Problem: Look below for the line that contains "[521, 152, 560, 186] (first image)", then copy it and each following line exactly, through and including the line that contains "[496, 236, 521, 285]".

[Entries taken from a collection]
- - -

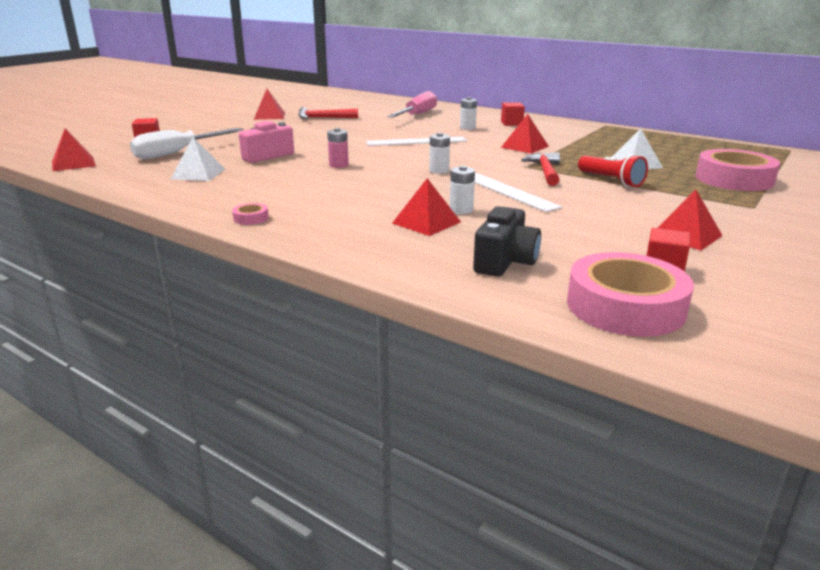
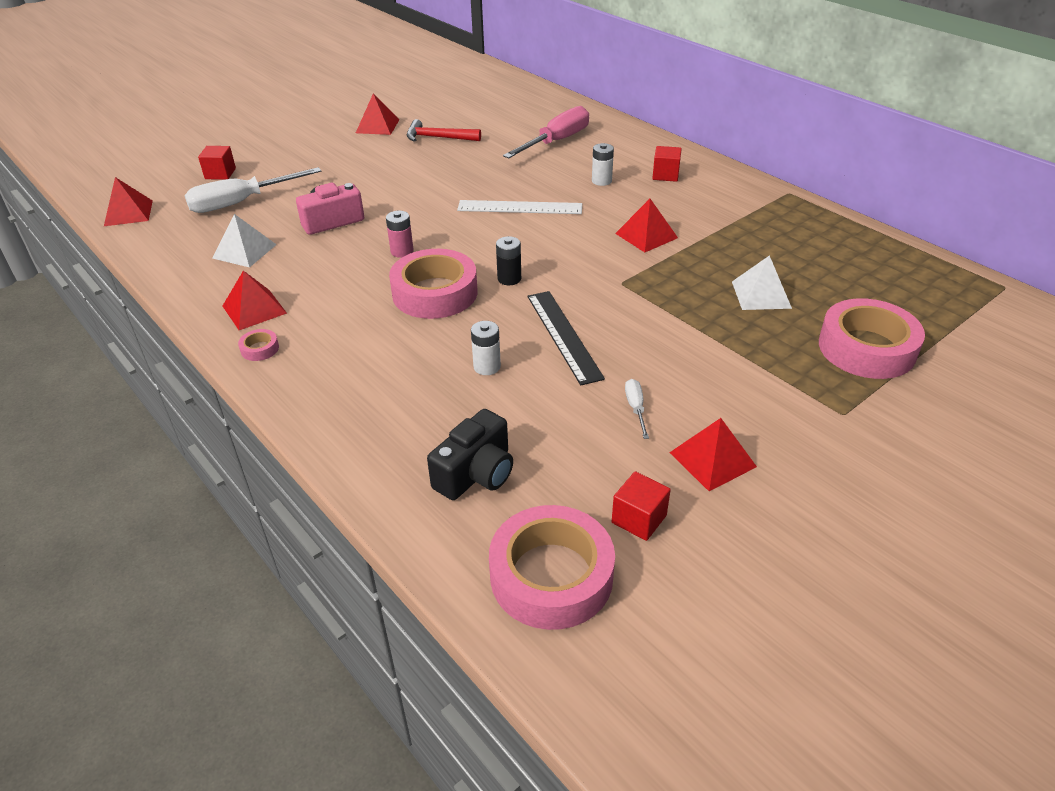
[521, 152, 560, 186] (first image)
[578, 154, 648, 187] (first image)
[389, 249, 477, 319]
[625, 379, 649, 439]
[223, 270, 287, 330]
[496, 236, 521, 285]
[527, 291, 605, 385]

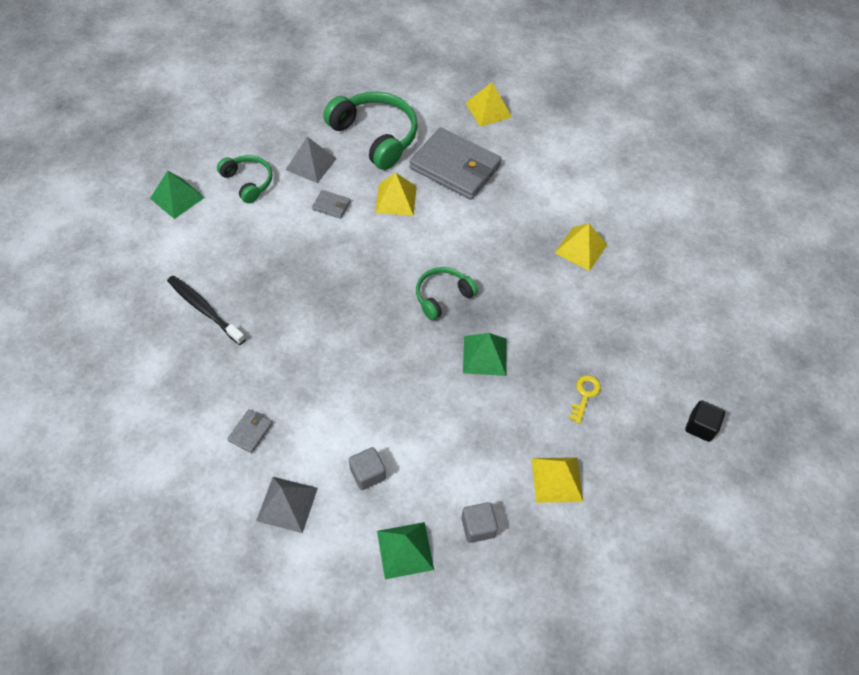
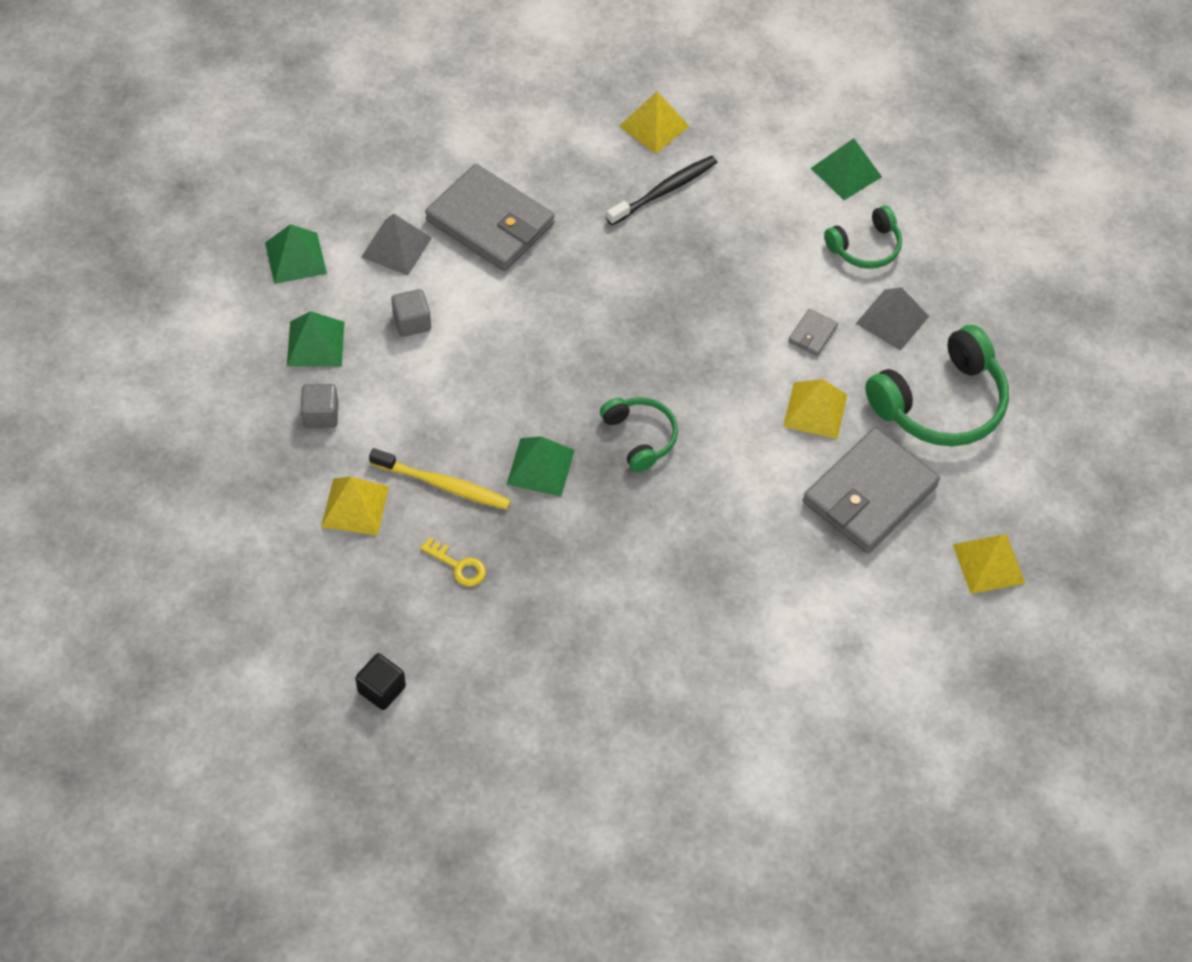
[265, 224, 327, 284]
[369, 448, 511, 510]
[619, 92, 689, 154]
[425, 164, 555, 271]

- - -

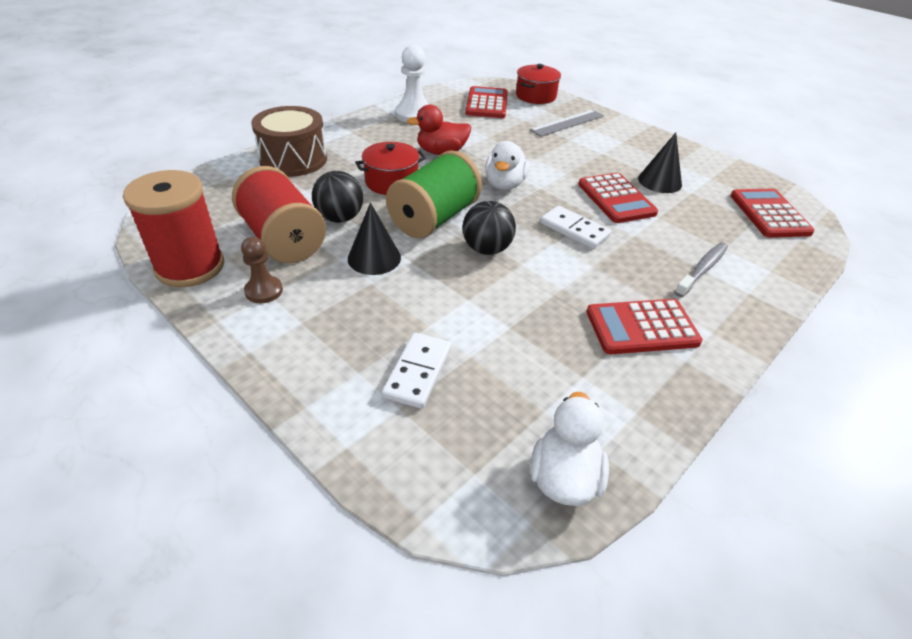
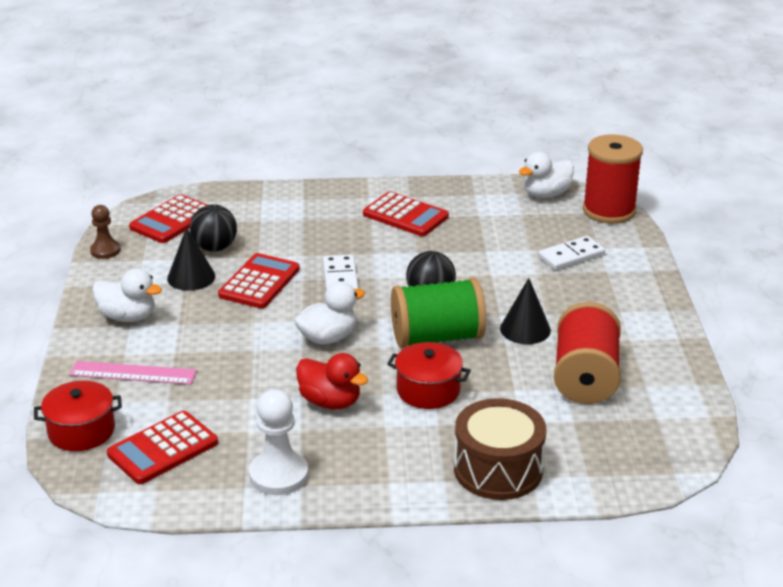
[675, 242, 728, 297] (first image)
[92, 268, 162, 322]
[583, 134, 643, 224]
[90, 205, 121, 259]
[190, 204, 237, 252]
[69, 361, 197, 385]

- - -

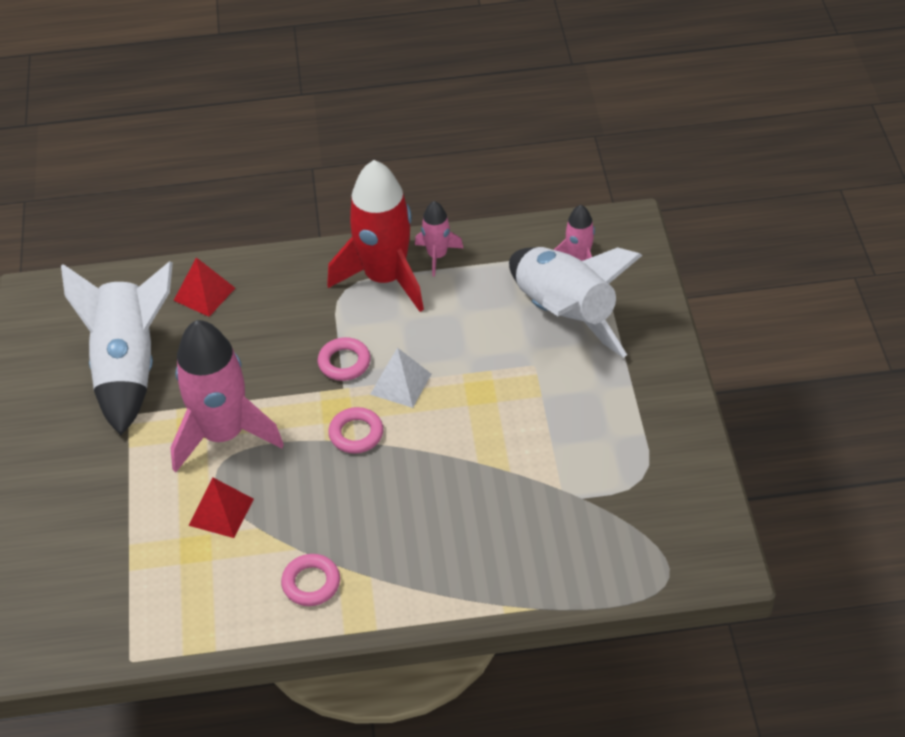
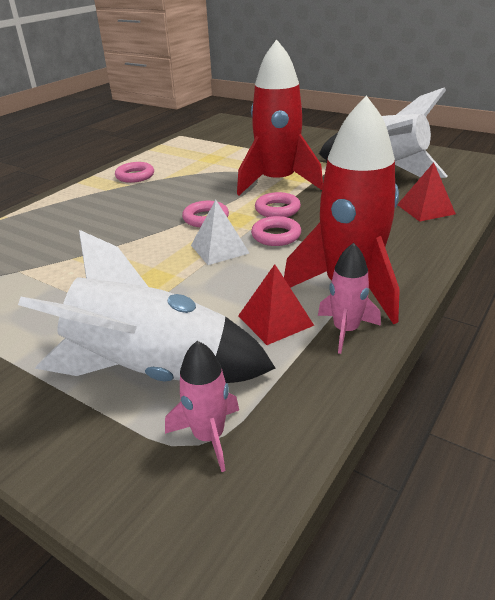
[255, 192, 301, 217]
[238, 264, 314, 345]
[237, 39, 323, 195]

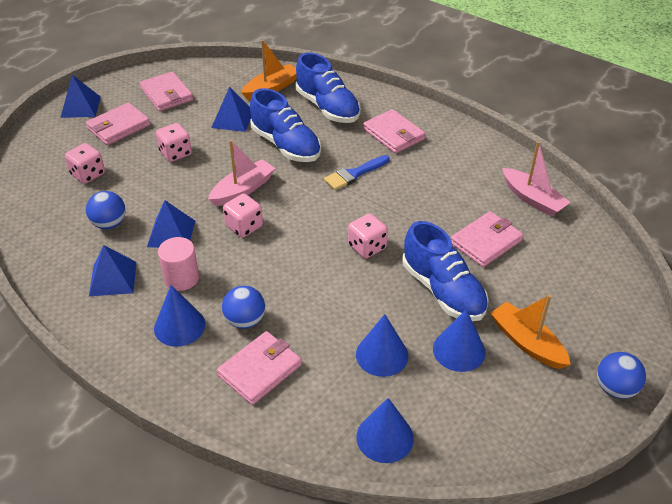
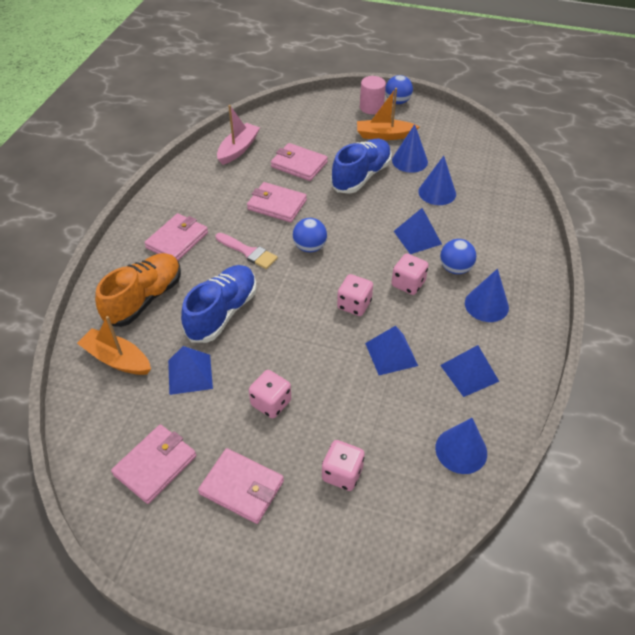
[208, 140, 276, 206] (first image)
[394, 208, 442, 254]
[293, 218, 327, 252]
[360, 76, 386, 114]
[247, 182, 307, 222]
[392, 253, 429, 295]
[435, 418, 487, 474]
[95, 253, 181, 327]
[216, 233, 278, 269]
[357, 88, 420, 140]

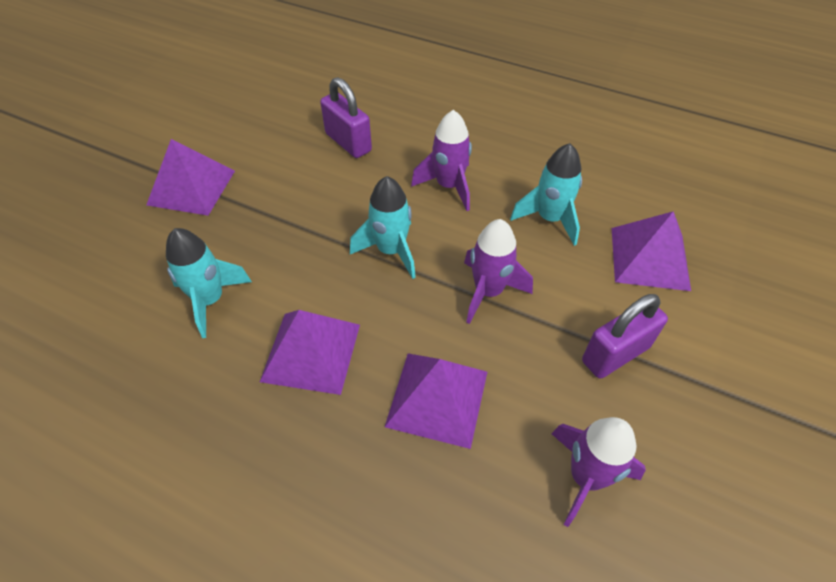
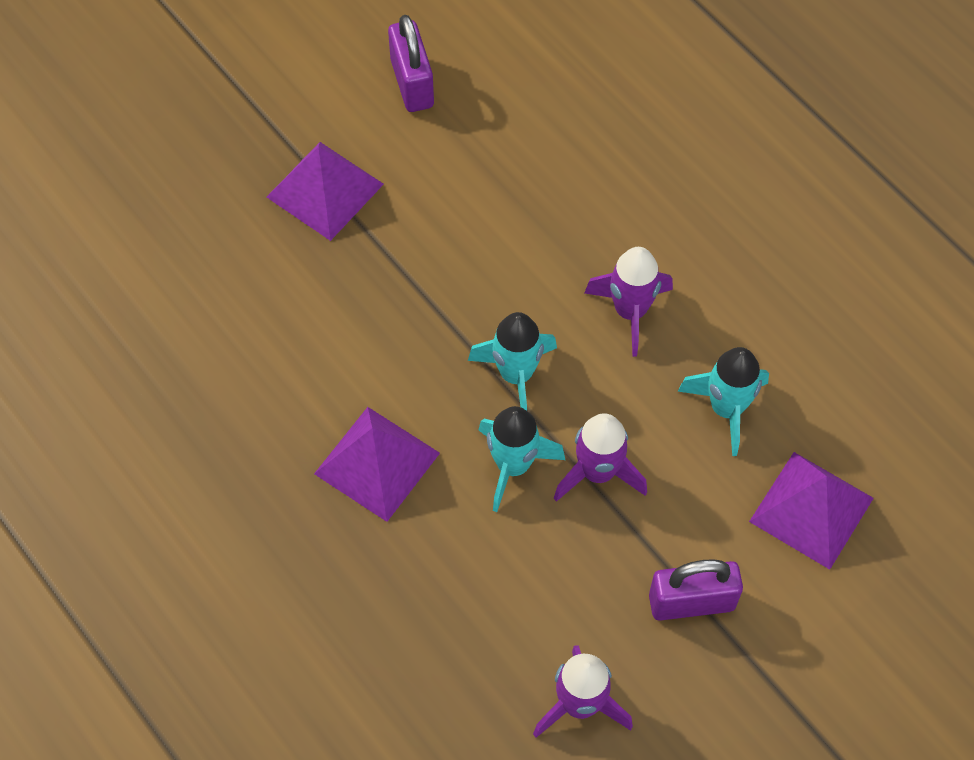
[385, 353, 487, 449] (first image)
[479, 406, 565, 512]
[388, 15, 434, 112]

- - -

Response area:
[521, 152, 560, 186] (first image)
[578, 154, 648, 187] (first image)
[389, 249, 477, 319]
[625, 379, 649, 439]
[223, 270, 287, 330]
[496, 236, 521, 285]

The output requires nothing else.